--- Records provided Enclosed Below ---

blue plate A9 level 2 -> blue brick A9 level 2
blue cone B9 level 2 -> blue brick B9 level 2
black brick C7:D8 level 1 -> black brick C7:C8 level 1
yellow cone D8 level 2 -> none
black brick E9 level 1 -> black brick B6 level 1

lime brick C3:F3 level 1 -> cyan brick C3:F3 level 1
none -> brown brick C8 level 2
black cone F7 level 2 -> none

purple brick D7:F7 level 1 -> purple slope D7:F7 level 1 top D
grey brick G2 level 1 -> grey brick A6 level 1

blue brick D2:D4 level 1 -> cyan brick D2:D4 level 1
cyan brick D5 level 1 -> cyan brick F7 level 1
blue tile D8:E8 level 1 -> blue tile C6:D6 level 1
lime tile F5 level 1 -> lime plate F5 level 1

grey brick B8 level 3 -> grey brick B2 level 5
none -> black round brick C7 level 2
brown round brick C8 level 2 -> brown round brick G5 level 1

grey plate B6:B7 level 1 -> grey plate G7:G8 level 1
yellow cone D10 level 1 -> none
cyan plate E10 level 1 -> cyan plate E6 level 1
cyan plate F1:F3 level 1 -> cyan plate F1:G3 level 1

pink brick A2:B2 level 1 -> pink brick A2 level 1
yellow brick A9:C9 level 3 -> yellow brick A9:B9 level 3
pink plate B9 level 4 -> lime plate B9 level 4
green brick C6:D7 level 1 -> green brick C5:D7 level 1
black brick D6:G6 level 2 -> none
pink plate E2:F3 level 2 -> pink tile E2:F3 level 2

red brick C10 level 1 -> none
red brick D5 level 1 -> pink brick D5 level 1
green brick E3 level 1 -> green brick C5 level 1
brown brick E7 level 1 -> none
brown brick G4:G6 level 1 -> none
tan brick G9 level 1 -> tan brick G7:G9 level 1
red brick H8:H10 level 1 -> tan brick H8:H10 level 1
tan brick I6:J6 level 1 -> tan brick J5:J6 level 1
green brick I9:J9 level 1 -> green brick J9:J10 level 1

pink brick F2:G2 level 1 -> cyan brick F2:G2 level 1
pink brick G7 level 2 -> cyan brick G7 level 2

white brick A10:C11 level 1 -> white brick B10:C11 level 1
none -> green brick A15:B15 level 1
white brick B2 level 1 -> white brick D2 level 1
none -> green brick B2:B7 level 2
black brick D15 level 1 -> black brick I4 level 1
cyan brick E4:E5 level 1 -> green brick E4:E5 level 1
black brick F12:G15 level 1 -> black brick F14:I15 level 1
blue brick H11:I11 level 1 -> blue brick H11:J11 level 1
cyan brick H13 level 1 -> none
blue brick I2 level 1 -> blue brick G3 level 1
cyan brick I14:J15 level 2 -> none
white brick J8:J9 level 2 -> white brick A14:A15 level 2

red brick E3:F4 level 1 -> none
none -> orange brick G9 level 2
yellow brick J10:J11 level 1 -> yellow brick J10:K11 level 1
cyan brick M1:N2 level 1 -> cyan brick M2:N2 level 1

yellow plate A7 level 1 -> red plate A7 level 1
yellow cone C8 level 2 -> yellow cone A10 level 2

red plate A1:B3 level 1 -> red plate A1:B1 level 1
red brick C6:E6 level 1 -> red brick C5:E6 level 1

--- End of Enclosed Records provided ---

• [Exercise goal]
Count every line above that includes the string "black", and answer with the count only.

• [Exercise response]
7